### EXERCISE OBJECTIVE
Reproduce the entries exactly, but keep the pictures out of the copy.

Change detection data

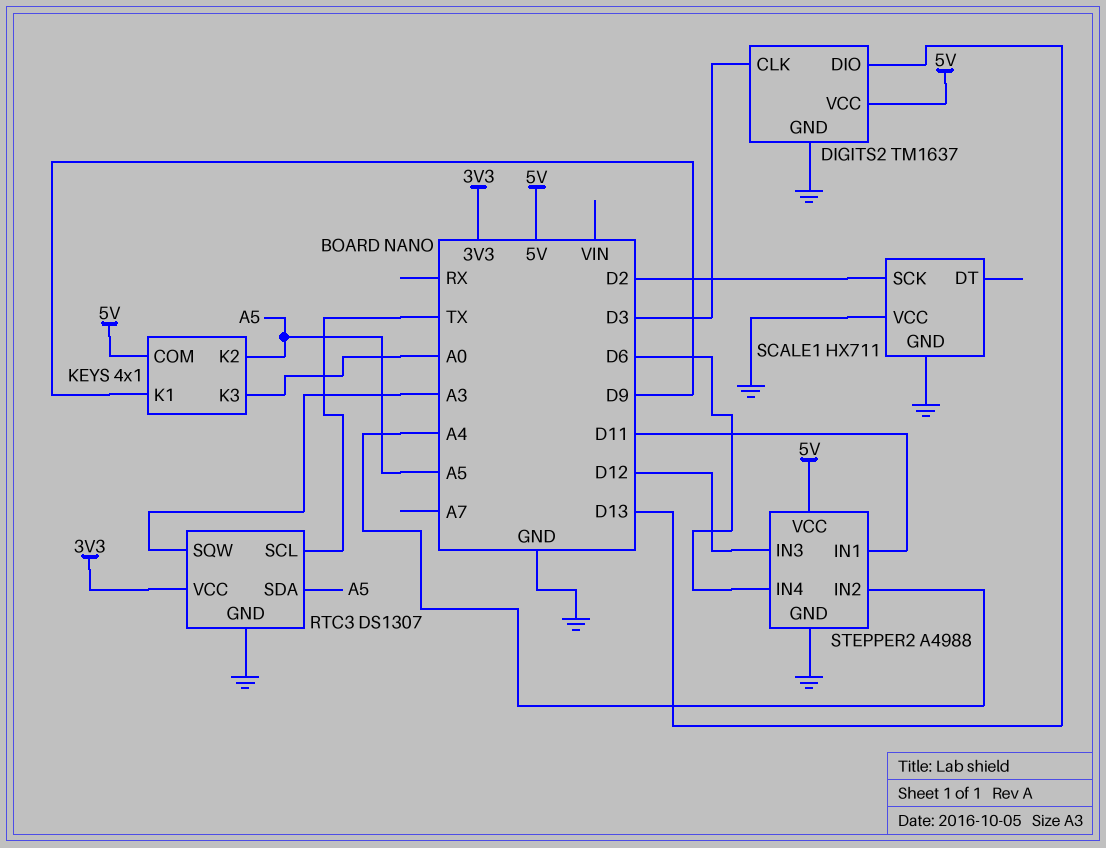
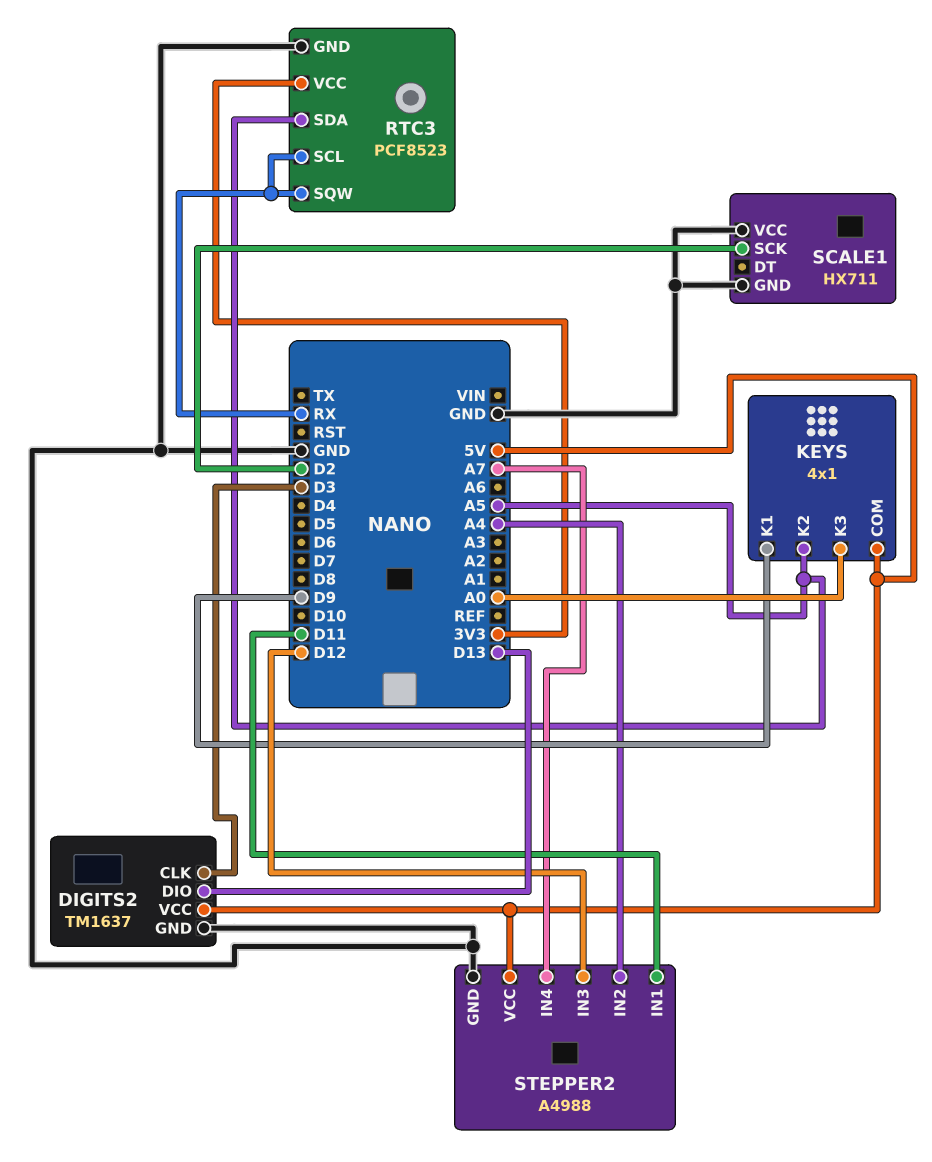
RTC3: DS1307 -> PCF8523
RTC3 pin SCL: TX -> RX
RTC3 pin SQW: A3 -> RX
STEPPER2 pin IN4: D6 -> A7

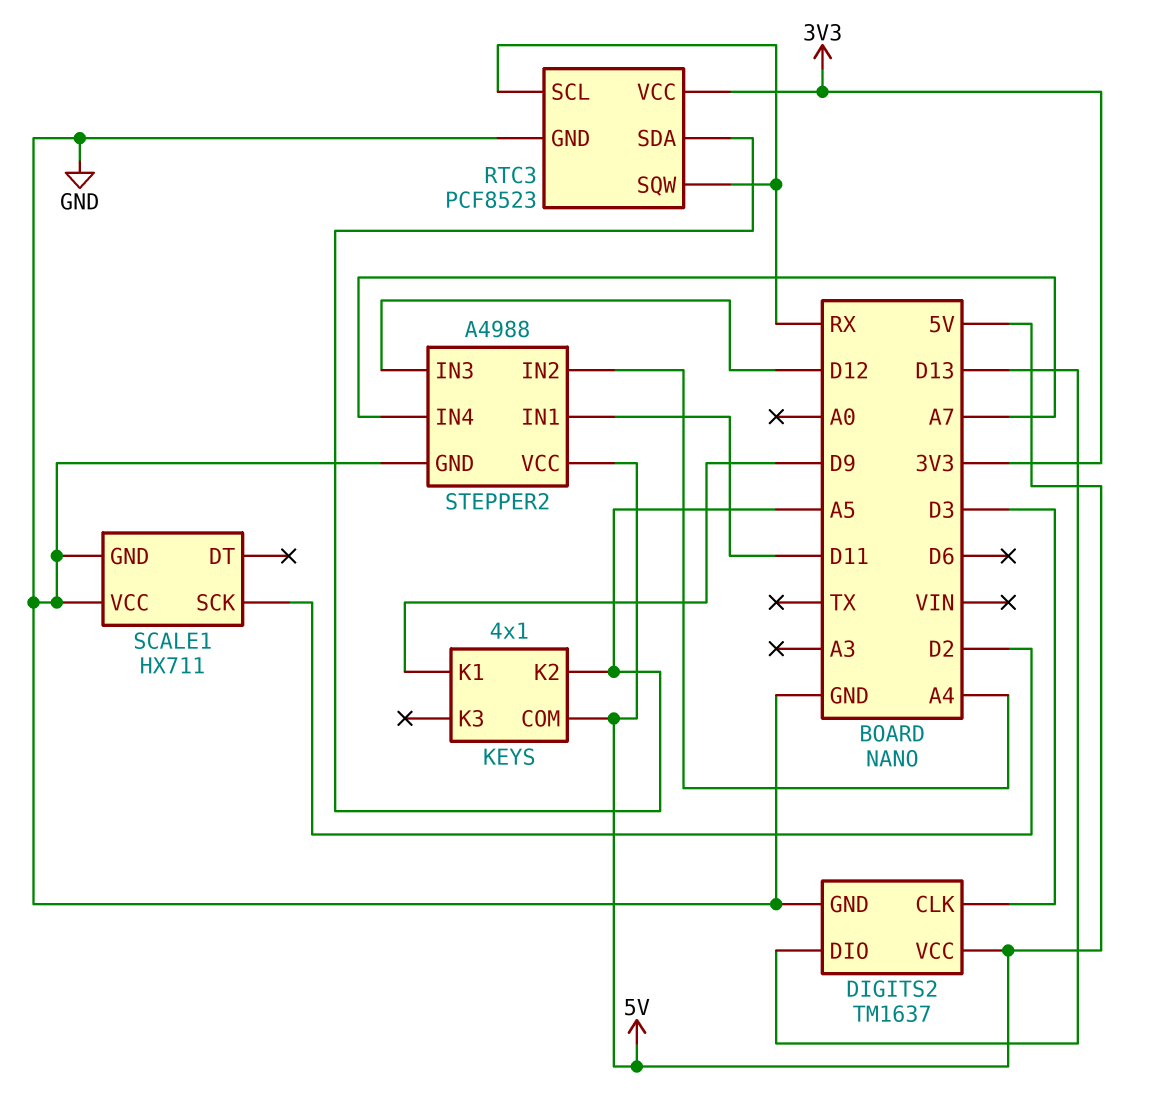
KEYS pin K3: A0 -> none

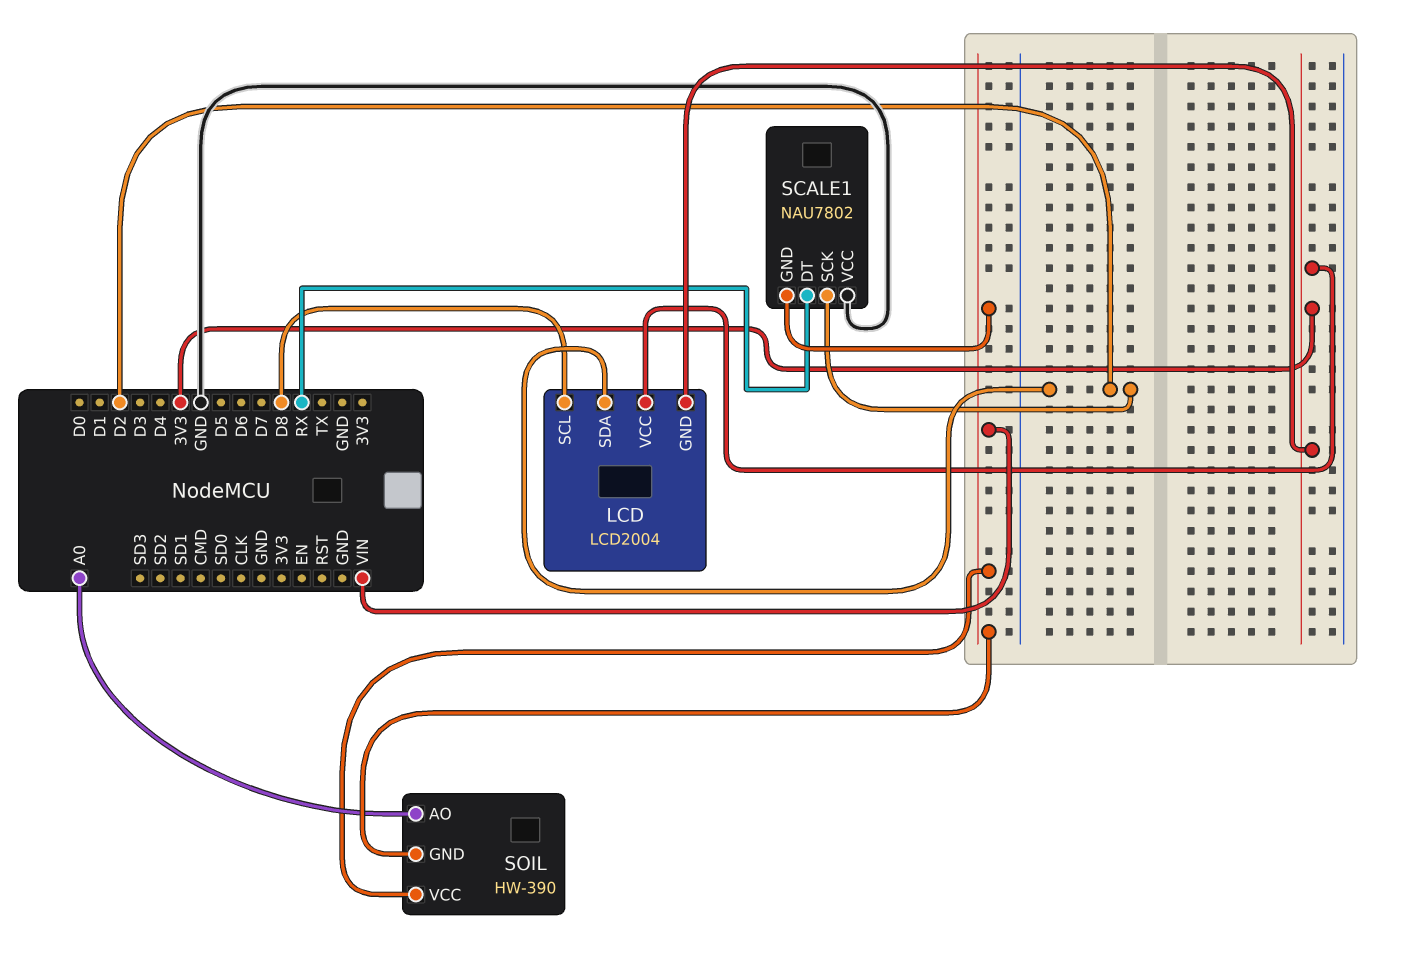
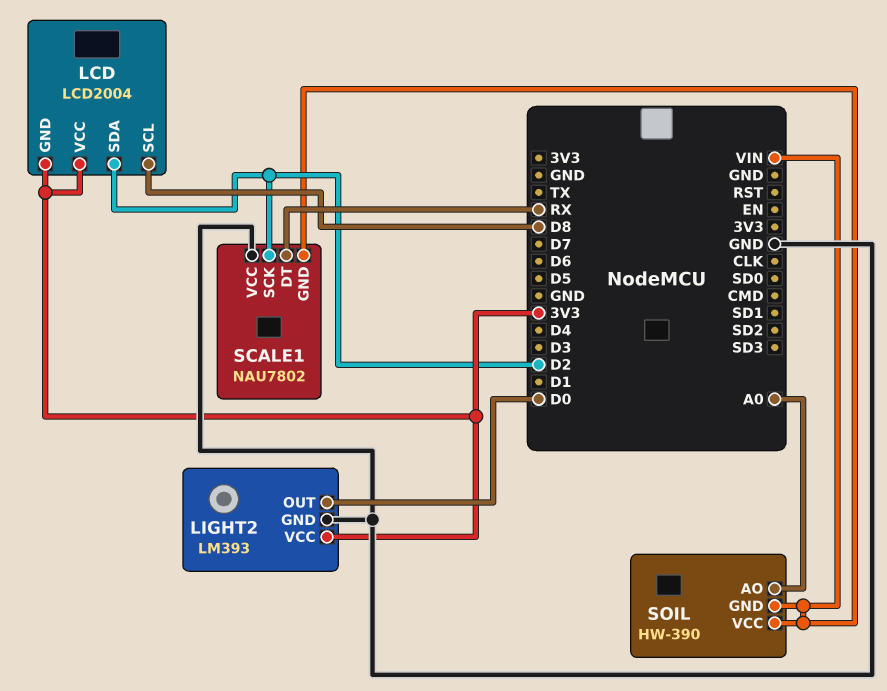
LIGHT2: none -> LM393
LIGHT2 pin GND: none -> GND
LIGHT2 pin OUT: none -> D0
LIGHT2 pin VCC: none -> 3V3

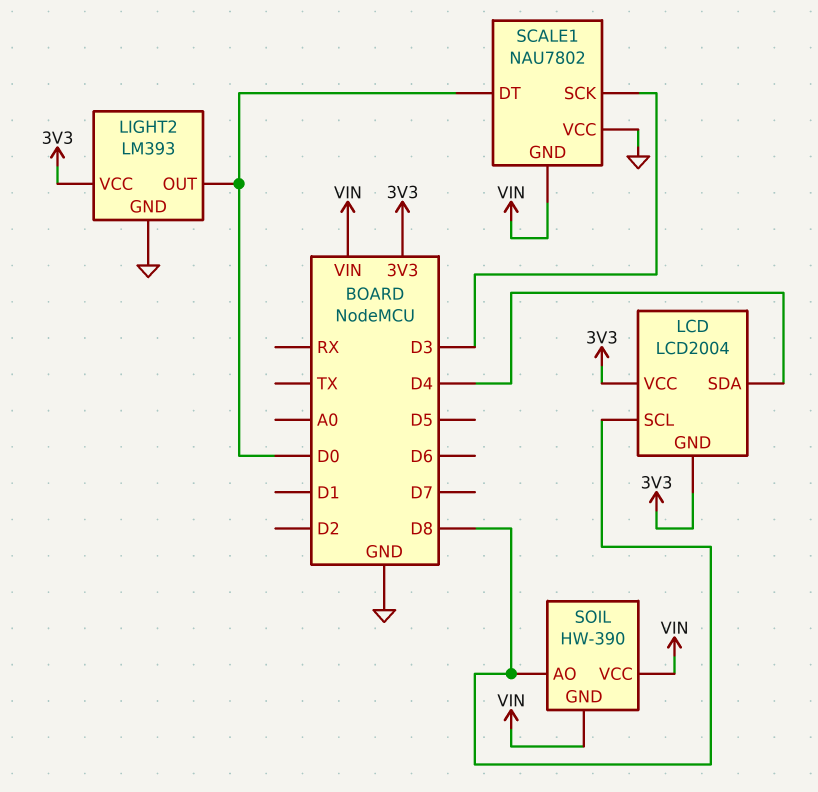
LCD pin SDA: D2 -> D4
SCALE1 pin DT: RX -> D0
SCALE1 pin SCK: D2 -> D3
SOIL pin AO: A0 -> D8

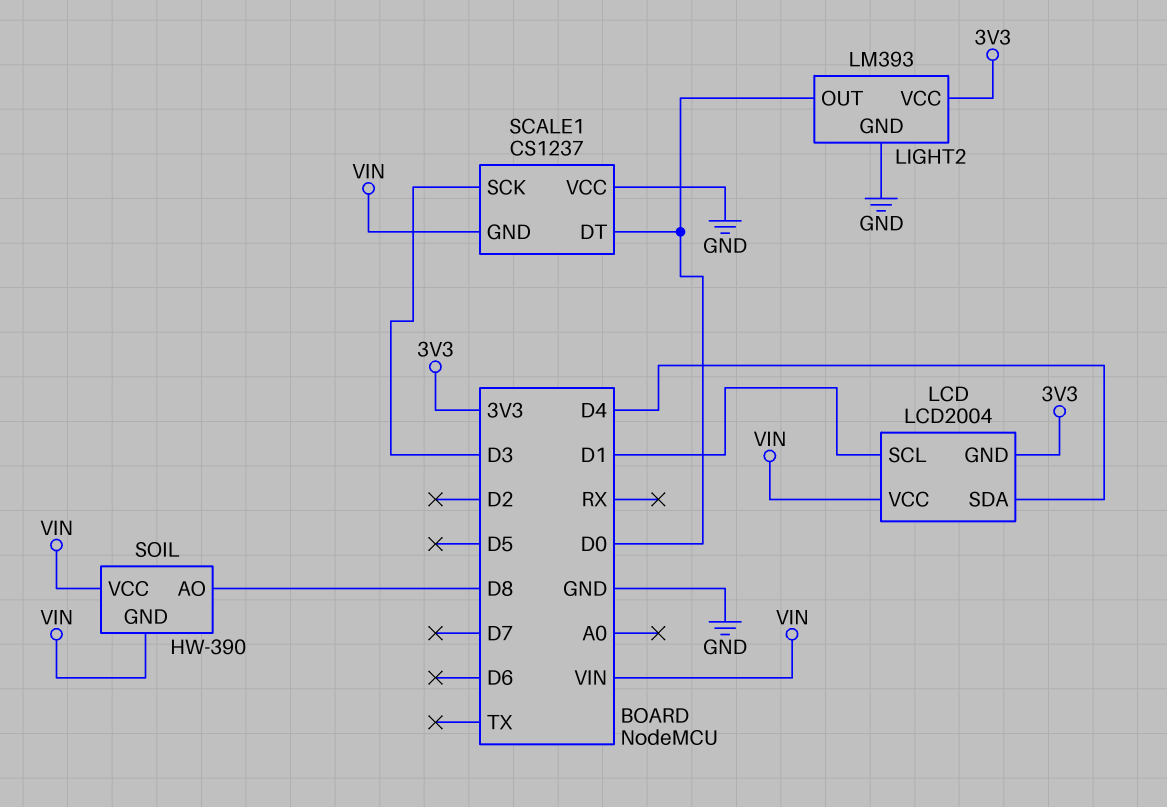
LCD pin SCL: D8 -> D1
LCD pin VCC: 3V3 -> VIN
SCALE1: NAU7802 -> CS1237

### SOLUTION TO THIS EXERCISE
RTC3: DS1307 -> PCF8523
RTC3 pin SCL: TX -> RX
RTC3 pin SQW: A3 -> RX
STEPPER2 pin IN4: D6 -> A7

KEYS pin K3: A0 -> none

LIGHT2: none -> LM393
LIGHT2 pin GND: none -> GND
LIGHT2 pin OUT: none -> D0
LIGHT2 pin VCC: none -> 3V3

LCD pin SDA: D2 -> D4
SCALE1 pin DT: RX -> D0
SCALE1 pin SCK: D2 -> D3
SOIL pin AO: A0 -> D8

LCD pin SCL: D8 -> D1
LCD pin VCC: 3V3 -> VIN
SCALE1: NAU7802 -> CS1237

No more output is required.